Study material START

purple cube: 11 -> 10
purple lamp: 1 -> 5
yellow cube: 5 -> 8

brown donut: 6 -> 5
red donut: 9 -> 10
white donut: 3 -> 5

Study material END
Study material START

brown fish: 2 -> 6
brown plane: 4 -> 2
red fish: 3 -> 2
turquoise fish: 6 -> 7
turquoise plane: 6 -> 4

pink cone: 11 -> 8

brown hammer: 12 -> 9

Study material END
Study material START

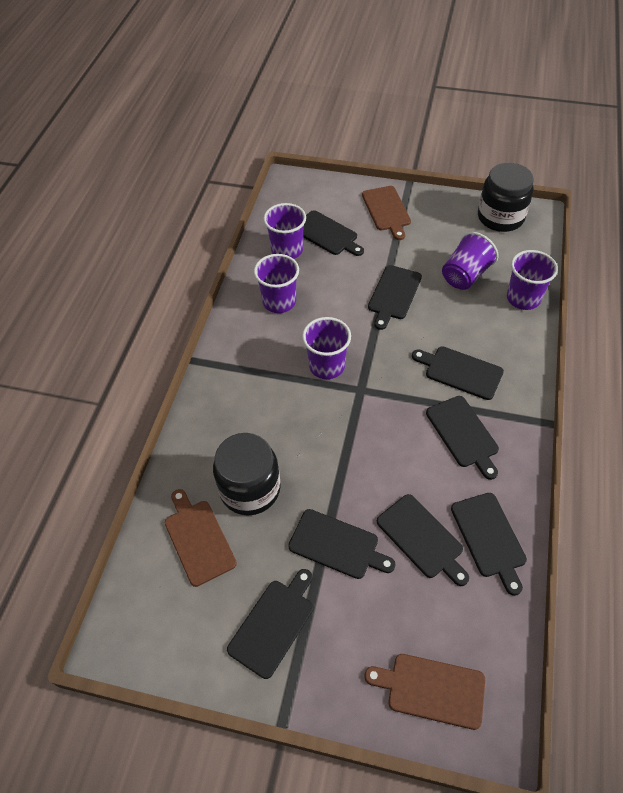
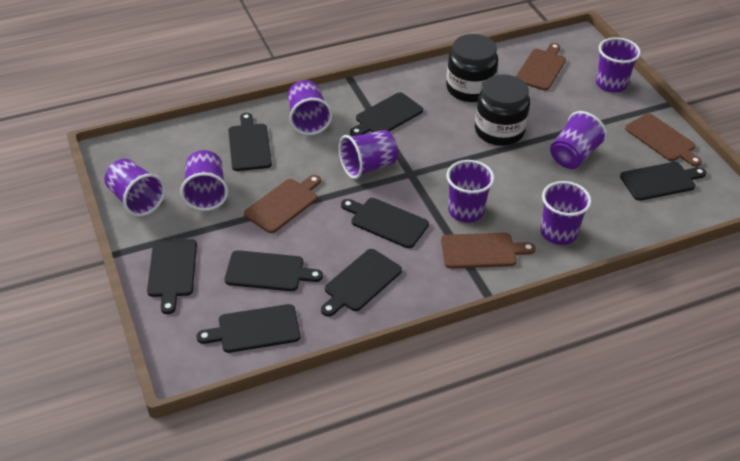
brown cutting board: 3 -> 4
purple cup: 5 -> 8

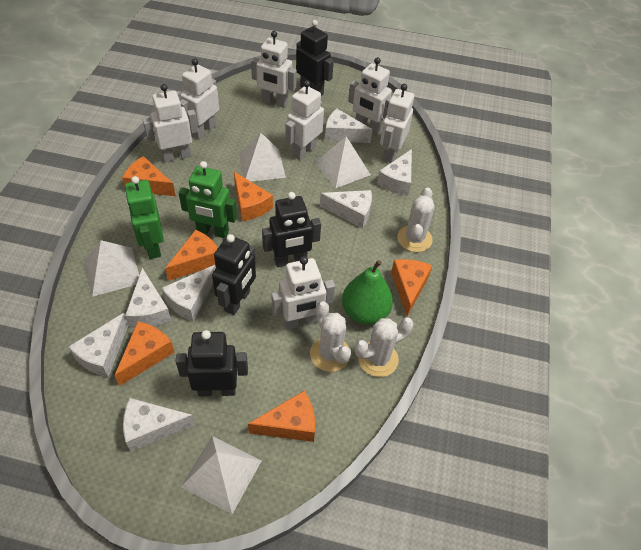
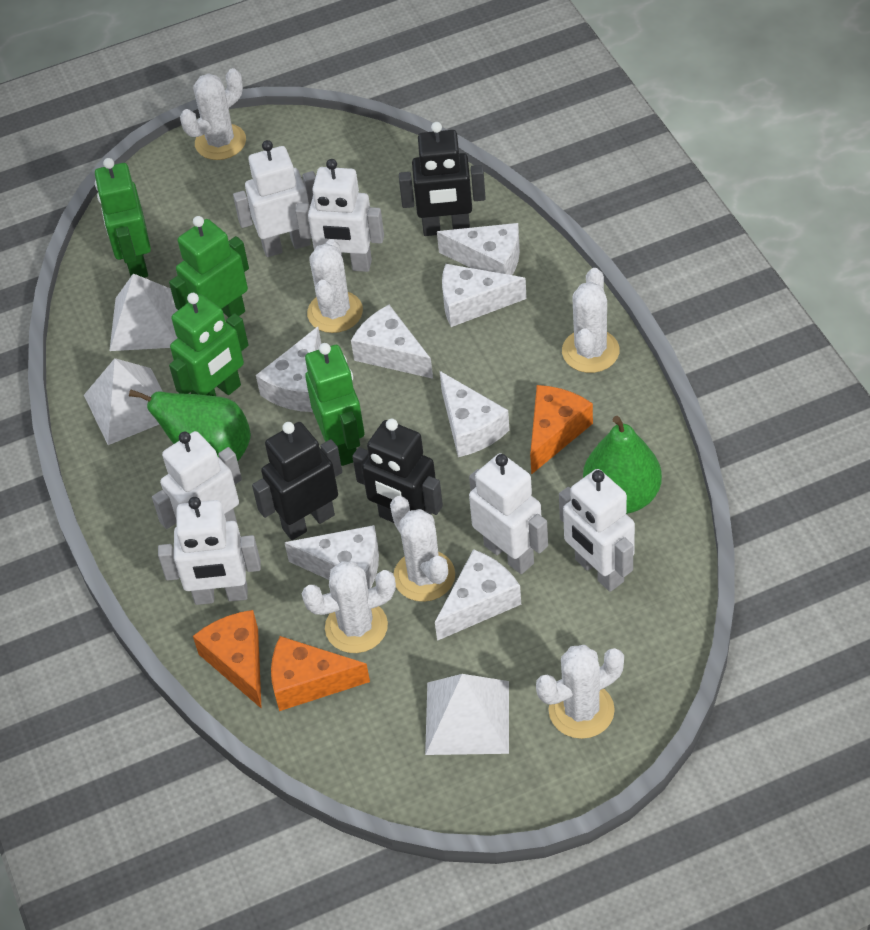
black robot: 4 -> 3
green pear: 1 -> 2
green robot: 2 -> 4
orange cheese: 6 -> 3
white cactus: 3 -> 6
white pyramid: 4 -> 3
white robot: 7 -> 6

Study material END

**Exercise requirements:** What you return should be exactly the lines above, starting at the one with "purple cube: 11 -> 10" and ending at the one with "white donut: 3 -> 5", and nothing else.

**Expected output:**
purple cube: 11 -> 10
purple lamp: 1 -> 5
yellow cube: 5 -> 8

brown donut: 6 -> 5
red donut: 9 -> 10
white donut: 3 -> 5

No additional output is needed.